> _TASK BRIEF_: Using the data below, repeat all of it precisely.

> _THE INPUT_:
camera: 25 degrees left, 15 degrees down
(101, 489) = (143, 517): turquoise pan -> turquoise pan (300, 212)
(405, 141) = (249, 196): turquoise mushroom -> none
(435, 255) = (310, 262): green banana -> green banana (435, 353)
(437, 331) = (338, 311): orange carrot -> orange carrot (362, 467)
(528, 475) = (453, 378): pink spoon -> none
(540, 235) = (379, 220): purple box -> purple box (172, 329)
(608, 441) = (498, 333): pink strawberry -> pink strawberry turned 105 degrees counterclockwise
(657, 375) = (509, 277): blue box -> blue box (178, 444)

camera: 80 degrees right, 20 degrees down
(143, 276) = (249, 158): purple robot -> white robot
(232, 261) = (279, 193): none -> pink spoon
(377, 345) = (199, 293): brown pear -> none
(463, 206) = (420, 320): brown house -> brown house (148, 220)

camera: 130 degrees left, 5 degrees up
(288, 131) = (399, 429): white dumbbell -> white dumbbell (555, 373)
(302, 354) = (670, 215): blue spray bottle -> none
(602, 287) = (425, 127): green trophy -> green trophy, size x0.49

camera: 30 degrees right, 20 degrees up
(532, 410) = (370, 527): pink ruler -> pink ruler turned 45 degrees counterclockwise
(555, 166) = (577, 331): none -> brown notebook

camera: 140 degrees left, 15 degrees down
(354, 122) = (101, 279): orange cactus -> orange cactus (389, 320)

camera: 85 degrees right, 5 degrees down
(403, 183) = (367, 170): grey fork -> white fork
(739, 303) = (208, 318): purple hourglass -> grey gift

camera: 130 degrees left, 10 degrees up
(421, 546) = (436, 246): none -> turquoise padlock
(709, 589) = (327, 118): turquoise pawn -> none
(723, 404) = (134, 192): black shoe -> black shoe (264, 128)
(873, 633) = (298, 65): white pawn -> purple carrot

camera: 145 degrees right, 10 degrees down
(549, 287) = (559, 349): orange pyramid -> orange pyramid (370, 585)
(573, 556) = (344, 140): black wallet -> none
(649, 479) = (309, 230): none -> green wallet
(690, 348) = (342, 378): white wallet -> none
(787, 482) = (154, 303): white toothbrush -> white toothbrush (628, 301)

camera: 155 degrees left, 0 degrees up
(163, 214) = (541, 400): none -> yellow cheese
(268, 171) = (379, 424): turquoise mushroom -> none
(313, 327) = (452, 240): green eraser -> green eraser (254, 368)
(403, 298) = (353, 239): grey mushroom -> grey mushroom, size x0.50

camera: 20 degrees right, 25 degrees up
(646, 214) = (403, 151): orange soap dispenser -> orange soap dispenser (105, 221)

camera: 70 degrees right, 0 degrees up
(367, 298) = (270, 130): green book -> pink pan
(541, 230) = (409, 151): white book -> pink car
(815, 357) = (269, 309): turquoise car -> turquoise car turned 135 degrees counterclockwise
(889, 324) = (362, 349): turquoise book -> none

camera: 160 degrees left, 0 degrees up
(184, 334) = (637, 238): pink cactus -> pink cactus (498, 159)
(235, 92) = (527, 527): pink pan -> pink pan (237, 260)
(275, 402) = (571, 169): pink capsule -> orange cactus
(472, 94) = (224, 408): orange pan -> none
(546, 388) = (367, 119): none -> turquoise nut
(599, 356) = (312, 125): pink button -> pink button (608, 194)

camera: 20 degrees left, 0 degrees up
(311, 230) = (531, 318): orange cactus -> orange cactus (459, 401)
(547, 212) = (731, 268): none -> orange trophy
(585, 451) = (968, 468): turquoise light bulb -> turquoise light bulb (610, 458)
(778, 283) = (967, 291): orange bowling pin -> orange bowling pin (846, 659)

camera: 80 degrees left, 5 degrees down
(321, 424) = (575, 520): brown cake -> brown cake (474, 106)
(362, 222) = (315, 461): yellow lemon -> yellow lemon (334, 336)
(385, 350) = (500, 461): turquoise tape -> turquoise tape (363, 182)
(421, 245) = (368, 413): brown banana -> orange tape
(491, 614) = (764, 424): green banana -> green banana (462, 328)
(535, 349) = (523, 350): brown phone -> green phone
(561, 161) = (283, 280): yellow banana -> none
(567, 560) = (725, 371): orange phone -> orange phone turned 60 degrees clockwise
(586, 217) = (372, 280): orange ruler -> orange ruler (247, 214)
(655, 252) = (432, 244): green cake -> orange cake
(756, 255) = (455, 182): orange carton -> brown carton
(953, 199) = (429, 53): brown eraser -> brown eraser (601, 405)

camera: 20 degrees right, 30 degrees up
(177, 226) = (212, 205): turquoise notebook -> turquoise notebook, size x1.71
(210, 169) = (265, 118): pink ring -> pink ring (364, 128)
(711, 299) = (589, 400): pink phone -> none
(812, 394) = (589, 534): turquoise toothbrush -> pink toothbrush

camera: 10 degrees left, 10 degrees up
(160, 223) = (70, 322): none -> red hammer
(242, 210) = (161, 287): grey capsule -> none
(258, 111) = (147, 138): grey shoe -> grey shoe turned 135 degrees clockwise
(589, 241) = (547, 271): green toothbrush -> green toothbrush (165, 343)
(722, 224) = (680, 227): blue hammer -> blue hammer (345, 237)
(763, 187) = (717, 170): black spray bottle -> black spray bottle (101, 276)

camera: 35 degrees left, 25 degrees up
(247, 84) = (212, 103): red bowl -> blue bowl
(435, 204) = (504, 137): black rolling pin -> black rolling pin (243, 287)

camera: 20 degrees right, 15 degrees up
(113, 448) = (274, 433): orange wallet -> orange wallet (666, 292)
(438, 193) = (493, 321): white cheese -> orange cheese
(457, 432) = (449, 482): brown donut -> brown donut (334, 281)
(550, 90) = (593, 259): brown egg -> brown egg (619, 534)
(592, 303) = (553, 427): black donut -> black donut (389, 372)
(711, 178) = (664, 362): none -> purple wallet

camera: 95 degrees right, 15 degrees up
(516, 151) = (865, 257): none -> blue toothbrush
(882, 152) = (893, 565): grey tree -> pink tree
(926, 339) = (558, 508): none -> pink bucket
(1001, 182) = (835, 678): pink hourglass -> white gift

> _SOLVED PROBLEM_:
camera: 25 degrees left, 15 degrees down
(101, 489) = (143, 517): turquoise pan -> turquoise pan (300, 212)
(405, 141) = (249, 196): turquoise mushroom -> none
(435, 255) = (310, 262): green banana -> green banana (435, 353)
(437, 331) = (338, 311): orange carrot -> orange carrot (362, 467)
(528, 475) = (453, 378): pink spoon -> none
(540, 235) = (379, 220): purple box -> purple box (172, 329)
(608, 441) = (498, 333): pink strawberry -> pink strawberry turned 105 degrees counterclockwise
(657, 375) = (509, 277): blue box -> blue box (178, 444)

camera: 80 degrees right, 20 degrees down
(143, 276) = (249, 158): purple robot -> white robot
(232, 261) = (279, 193): none -> pink spoon
(377, 345) = (199, 293): brown pear -> none
(463, 206) = (420, 320): brown house -> brown house (148, 220)

camera: 130 degrees left, 5 degrees up
(288, 131) = (399, 429): white dumbbell -> white dumbbell (555, 373)
(302, 354) = (670, 215): blue spray bottle -> none
(602, 287) = (425, 127): green trophy -> green trophy, size x0.49

camera: 30 degrees right, 20 degrees up
(532, 410) = (370, 527): pink ruler -> pink ruler turned 45 degrees counterclockwise
(555, 166) = (577, 331): none -> brown notebook

camera: 140 degrees left, 15 degrees down
(354, 122) = (101, 279): orange cactus -> orange cactus (389, 320)

camera: 85 degrees right, 5 degrees down
(403, 183) = (367, 170): grey fork -> white fork
(739, 303) = (208, 318): purple hourglass -> grey gift

camera: 130 degrees left, 10 degrees up
(421, 546) = (436, 246): none -> turquoise padlock
(709, 589) = (327, 118): turquoise pawn -> none
(723, 404) = (134, 192): black shoe -> black shoe (264, 128)
(873, 633) = (298, 65): white pawn -> purple carrot

camera: 145 degrees right, 10 degrees down
(549, 287) = (559, 349): orange pyramid -> orange pyramid (370, 585)
(573, 556) = (344, 140): black wallet -> none
(649, 479) = (309, 230): none -> green wallet
(690, 348) = (342, 378): white wallet -> none
(787, 482) = (154, 303): white toothbrush -> white toothbrush (628, 301)

camera: 155 degrees left, 0 degrees up
(163, 214) = (541, 400): none -> yellow cheese
(268, 171) = (379, 424): turquoise mushroom -> none
(313, 327) = (452, 240): green eraser -> green eraser (254, 368)
(403, 298) = (353, 239): grey mushroom -> grey mushroom, size x0.50

camera: 20 degrees right, 25 degrees up
(646, 214) = (403, 151): orange soap dispenser -> orange soap dispenser (105, 221)

camera: 70 degrees right, 0 degrees up
(367, 298) = (270, 130): green book -> pink pan
(541, 230) = (409, 151): white book -> pink car
(815, 357) = (269, 309): turquoise car -> turquoise car turned 135 degrees counterclockwise
(889, 324) = (362, 349): turquoise book -> none

camera: 160 degrees left, 0 degrees up
(184, 334) = (637, 238): pink cactus -> pink cactus (498, 159)
(235, 92) = (527, 527): pink pan -> pink pan (237, 260)
(275, 402) = (571, 169): pink capsule -> orange cactus
(472, 94) = (224, 408): orange pan -> none
(546, 388) = (367, 119): none -> turquoise nut
(599, 356) = (312, 125): pink button -> pink button (608, 194)

camera: 20 degrees left, 0 degrees up
(311, 230) = (531, 318): orange cactus -> orange cactus (459, 401)
(547, 212) = (731, 268): none -> orange trophy
(585, 451) = (968, 468): turquoise light bulb -> turquoise light bulb (610, 458)
(778, 283) = (967, 291): orange bowling pin -> orange bowling pin (846, 659)

camera: 80 degrees left, 5 degrees down
(321, 424) = (575, 520): brown cake -> brown cake (474, 106)
(362, 222) = (315, 461): yellow lemon -> yellow lemon (334, 336)
(385, 350) = (500, 461): turquoise tape -> turquoise tape (363, 182)
(421, 245) = (368, 413): brown banana -> orange tape
(491, 614) = (764, 424): green banana -> green banana (462, 328)
(535, 349) = (523, 350): brown phone -> green phone
(561, 161) = (283, 280): yellow banana -> none
(567, 560) = (725, 371): orange phone -> orange phone turned 60 degrees clockwise
(586, 217) = (372, 280): orange ruler -> orange ruler (247, 214)
(655, 252) = (432, 244): green cake -> orange cake
(756, 255) = (455, 182): orange carton -> brown carton
(953, 199) = (429, 53): brown eraser -> brown eraser (601, 405)

camera: 20 degrees right, 30 degrees up
(177, 226) = (212, 205): turquoise notebook -> turquoise notebook, size x1.71
(210, 169) = (265, 118): pink ring -> pink ring (364, 128)
(711, 299) = (589, 400): pink phone -> none
(812, 394) = (589, 534): turquoise toothbrush -> pink toothbrush

camera: 10 degrees left, 10 degrees up
(160, 223) = (70, 322): none -> red hammer
(242, 210) = (161, 287): grey capsule -> none
(258, 111) = (147, 138): grey shoe -> grey shoe turned 135 degrees clockwise
(589, 241) = (547, 271): green toothbrush -> green toothbrush (165, 343)
(722, 224) = (680, 227): blue hammer -> blue hammer (345, 237)
(763, 187) = (717, 170): black spray bottle -> black spray bottle (101, 276)

camera: 35 degrees left, 25 degrees up
(247, 84) = (212, 103): red bowl -> blue bowl
(435, 204) = (504, 137): black rolling pin -> black rolling pin (243, 287)

camera: 20 degrees right, 15 degrees up
(113, 448) = (274, 433): orange wallet -> orange wallet (666, 292)
(438, 193) = (493, 321): white cheese -> orange cheese
(457, 432) = (449, 482): brown donut -> brown donut (334, 281)
(550, 90) = (593, 259): brown egg -> brown egg (619, 534)
(592, 303) = (553, 427): black donut -> black donut (389, 372)
(711, 178) = (664, 362): none -> purple wallet

camera: 95 degrees right, 15 degrees up
(516, 151) = (865, 257): none -> blue toothbrush
(882, 152) = (893, 565): grey tree -> pink tree
(926, 339) = (558, 508): none -> pink bucket
(1001, 182) = (835, 678): pink hourglass -> white gift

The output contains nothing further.